-- SUPPLIED ENTRIES follows --
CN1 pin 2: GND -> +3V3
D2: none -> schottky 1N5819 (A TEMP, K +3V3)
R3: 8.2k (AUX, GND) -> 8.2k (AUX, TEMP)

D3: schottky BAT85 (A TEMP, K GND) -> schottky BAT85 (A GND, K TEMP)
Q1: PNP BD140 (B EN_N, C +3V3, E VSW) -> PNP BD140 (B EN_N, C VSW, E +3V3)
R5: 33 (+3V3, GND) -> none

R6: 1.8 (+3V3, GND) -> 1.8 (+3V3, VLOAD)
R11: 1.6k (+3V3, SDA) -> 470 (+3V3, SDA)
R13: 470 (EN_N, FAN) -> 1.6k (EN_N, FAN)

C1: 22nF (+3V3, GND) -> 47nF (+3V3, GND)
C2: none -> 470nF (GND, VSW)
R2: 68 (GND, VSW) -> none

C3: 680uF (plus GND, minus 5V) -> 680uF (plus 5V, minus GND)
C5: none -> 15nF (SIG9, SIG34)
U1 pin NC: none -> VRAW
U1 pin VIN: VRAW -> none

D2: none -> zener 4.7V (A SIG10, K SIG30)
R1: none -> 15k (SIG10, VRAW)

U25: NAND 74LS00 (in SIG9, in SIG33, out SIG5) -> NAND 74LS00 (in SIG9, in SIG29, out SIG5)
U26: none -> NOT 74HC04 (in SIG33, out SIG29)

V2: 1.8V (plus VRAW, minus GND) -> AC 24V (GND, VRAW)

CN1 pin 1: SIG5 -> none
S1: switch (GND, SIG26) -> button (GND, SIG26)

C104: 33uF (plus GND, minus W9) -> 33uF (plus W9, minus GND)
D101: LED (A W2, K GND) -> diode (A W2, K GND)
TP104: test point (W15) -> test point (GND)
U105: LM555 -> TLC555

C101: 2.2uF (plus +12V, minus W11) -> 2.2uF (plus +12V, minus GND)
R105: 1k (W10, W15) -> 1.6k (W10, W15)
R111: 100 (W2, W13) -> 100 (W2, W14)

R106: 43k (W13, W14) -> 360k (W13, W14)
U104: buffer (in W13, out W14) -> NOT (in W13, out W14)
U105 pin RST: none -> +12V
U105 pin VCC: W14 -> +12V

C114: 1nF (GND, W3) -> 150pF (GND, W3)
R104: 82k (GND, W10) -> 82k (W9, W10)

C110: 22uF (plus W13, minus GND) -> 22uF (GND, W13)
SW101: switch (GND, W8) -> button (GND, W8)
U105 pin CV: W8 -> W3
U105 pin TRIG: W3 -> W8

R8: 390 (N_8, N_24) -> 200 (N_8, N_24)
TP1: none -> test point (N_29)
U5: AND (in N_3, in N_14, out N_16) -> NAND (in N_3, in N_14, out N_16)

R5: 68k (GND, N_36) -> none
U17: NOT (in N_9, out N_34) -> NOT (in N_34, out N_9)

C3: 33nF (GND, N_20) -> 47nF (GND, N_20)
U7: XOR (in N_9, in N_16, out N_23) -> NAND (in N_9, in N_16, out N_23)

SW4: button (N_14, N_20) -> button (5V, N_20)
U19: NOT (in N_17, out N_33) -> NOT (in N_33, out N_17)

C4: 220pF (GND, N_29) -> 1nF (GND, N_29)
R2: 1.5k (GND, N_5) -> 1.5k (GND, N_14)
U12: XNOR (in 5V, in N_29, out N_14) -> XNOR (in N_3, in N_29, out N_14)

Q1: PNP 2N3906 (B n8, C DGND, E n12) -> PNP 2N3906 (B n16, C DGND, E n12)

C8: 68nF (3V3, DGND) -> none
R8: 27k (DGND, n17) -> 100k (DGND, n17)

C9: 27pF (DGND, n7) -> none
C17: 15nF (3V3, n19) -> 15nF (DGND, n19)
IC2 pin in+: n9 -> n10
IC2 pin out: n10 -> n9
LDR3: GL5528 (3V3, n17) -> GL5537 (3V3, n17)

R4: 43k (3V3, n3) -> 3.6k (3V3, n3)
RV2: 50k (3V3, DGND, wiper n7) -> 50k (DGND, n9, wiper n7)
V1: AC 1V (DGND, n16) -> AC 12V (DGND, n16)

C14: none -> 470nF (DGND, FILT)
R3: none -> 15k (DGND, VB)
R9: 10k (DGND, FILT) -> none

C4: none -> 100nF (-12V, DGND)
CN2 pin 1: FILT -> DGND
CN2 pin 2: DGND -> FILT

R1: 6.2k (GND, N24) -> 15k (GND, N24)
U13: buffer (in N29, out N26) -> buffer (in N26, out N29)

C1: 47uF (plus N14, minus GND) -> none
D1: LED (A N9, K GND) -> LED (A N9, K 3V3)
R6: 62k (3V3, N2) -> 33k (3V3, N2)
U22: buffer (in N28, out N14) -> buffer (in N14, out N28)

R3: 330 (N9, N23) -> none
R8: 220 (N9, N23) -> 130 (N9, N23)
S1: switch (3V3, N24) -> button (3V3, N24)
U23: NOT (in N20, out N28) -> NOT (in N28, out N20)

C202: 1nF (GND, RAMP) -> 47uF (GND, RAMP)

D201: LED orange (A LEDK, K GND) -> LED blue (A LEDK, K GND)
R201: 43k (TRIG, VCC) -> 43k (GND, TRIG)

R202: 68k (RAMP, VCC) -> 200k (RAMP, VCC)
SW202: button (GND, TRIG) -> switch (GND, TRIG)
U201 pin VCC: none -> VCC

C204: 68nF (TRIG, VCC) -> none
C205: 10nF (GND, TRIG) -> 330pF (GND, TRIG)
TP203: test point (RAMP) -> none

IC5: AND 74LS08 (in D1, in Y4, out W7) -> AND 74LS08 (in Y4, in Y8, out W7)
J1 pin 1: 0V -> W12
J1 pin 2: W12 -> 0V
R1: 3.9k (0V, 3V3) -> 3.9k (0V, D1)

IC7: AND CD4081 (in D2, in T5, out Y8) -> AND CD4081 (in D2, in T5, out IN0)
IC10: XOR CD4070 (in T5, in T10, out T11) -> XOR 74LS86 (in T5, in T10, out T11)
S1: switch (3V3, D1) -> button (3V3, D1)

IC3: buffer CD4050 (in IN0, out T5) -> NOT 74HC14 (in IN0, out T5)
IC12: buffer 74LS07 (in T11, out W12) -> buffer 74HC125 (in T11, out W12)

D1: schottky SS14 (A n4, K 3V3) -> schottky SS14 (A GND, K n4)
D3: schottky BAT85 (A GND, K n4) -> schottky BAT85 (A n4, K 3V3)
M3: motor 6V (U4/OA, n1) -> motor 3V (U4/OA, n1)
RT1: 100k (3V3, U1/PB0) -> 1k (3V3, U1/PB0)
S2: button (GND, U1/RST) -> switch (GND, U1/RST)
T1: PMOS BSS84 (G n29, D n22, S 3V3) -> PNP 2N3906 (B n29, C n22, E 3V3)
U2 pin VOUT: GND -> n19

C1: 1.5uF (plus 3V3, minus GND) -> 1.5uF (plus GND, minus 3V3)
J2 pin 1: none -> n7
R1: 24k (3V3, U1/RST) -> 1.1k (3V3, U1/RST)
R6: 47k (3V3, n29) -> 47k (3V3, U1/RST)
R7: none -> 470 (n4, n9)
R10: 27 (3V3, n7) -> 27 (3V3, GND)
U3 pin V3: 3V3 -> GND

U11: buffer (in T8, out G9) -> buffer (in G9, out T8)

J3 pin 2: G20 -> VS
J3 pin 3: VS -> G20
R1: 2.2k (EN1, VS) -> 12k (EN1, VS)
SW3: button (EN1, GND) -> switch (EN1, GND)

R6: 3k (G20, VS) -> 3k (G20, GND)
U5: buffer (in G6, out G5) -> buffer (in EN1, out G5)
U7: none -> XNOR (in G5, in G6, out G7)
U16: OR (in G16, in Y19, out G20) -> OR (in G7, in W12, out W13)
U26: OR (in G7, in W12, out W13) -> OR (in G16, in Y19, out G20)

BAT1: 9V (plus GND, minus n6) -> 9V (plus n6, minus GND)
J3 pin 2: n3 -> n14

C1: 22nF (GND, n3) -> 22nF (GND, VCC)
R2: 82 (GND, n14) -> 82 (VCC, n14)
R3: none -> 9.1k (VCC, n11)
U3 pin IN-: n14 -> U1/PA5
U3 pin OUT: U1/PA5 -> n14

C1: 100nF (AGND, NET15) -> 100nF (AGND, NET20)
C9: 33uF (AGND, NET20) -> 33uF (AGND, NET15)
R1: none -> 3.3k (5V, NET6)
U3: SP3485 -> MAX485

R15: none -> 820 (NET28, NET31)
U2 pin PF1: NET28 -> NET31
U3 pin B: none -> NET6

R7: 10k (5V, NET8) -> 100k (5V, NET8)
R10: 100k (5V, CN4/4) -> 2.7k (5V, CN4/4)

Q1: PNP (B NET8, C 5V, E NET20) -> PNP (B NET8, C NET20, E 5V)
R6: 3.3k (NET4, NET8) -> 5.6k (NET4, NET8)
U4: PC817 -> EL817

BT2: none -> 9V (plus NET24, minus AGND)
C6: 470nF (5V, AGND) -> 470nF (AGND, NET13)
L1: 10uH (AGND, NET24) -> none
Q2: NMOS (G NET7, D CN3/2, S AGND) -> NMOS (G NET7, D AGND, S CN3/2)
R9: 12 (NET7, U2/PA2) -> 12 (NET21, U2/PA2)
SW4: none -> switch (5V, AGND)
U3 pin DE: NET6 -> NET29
-- SUPPLIED ENTRIES concluded --
▶ [EXERCISE AIM]: Please transcribe exactly the lines above from the line that has "U201 pin VCC: none -> VCC" up to and including the line that has "IC7: AND CD4081"; no other line belongs in the answer.

▶ [COMPLETED EXERCISE]:
U201 pin VCC: none -> VCC

C204: 68nF (TRIG, VCC) -> none
C205: 10nF (GND, TRIG) -> 330pF (GND, TRIG)
TP203: test point (RAMP) -> none

IC5: AND 74LS08 (in D1, in Y4, out W7) -> AND 74LS08 (in Y4, in Y8, out W7)
J1 pin 1: 0V -> W12
J1 pin 2: W12 -> 0V
R1: 3.9k (0V, 3V3) -> 3.9k (0V, D1)

IC7: AND CD4081 (in D2, in T5, out Y8) -> AND CD4081 (in D2, in T5, out IN0)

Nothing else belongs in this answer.